* **Source material**:
============================================================
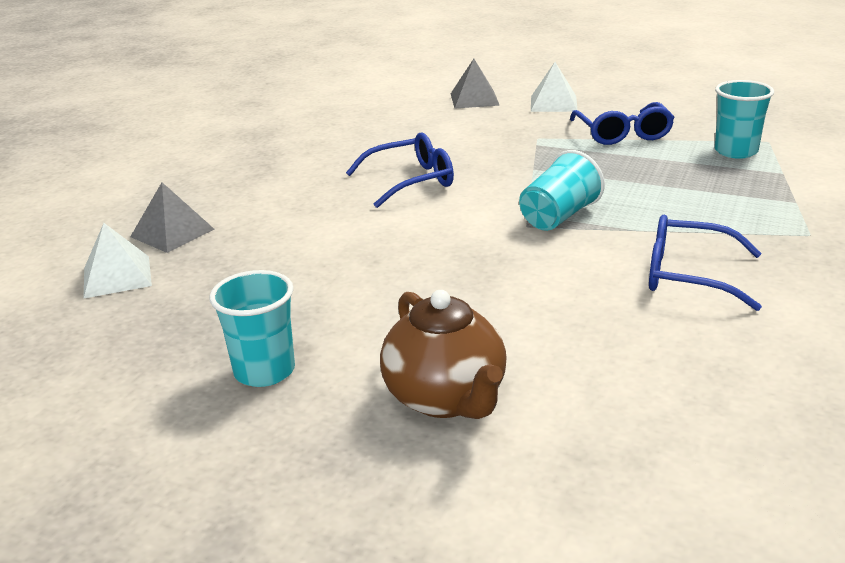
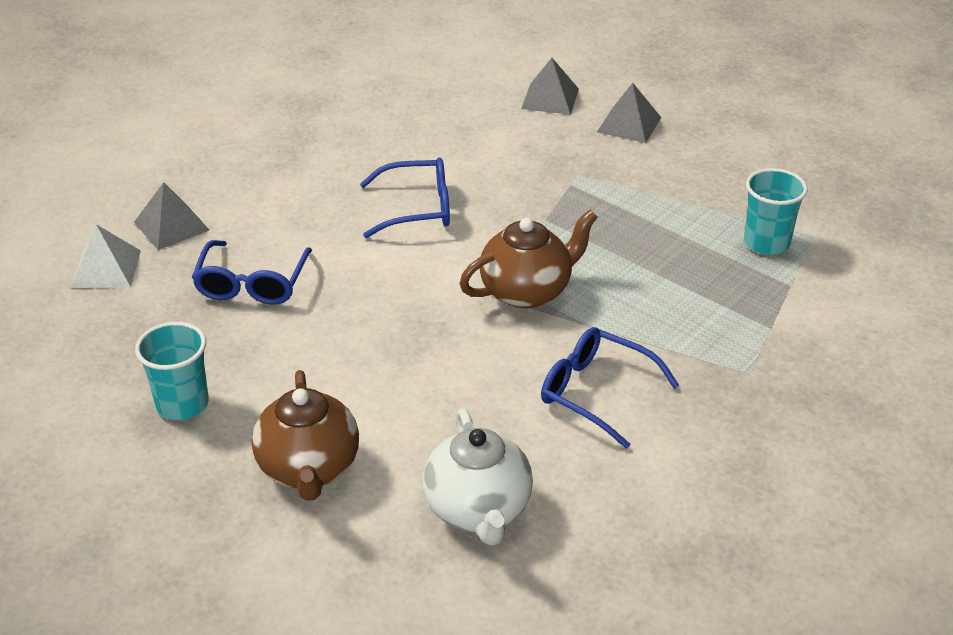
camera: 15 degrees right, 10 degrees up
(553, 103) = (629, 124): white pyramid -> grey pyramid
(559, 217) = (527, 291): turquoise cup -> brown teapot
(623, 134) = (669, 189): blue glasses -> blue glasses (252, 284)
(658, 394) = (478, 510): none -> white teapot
============================================================
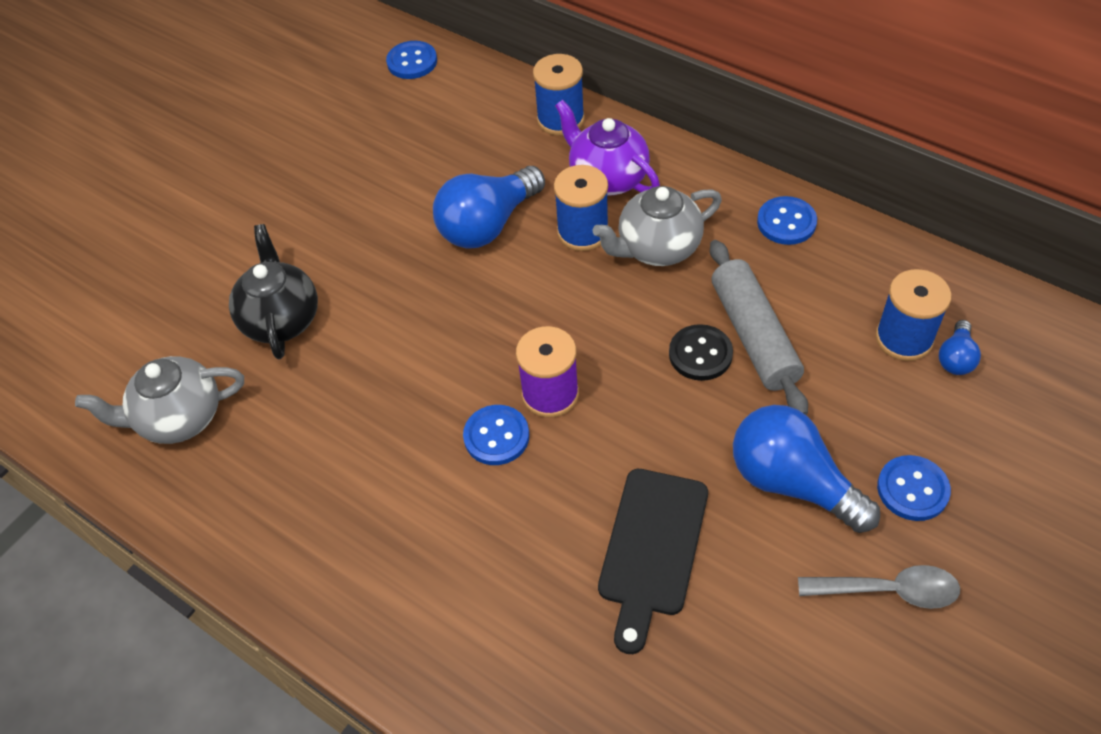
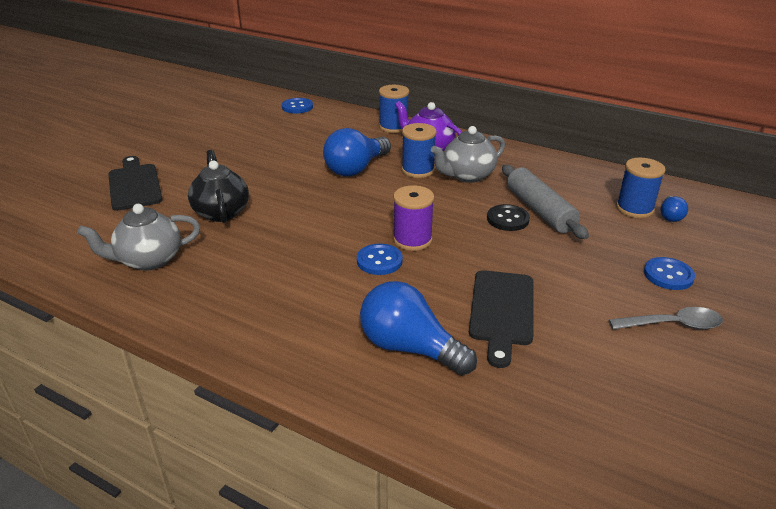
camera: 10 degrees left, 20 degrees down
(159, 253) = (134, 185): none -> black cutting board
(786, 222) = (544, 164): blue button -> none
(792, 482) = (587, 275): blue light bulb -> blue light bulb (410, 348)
============================================================
* **The task**: Return the span of lines in the data above that opens at the line with "(159, 253) = (134, 185): none" and closes at the line with "(792, 482) = (587, 275): blue", exactly, ends included, nothing else.

* **Your response**:
(159, 253) = (134, 185): none -> black cutting board
(786, 222) = (544, 164): blue button -> none
(792, 482) = (587, 275): blue light bulb -> blue light bulb (410, 348)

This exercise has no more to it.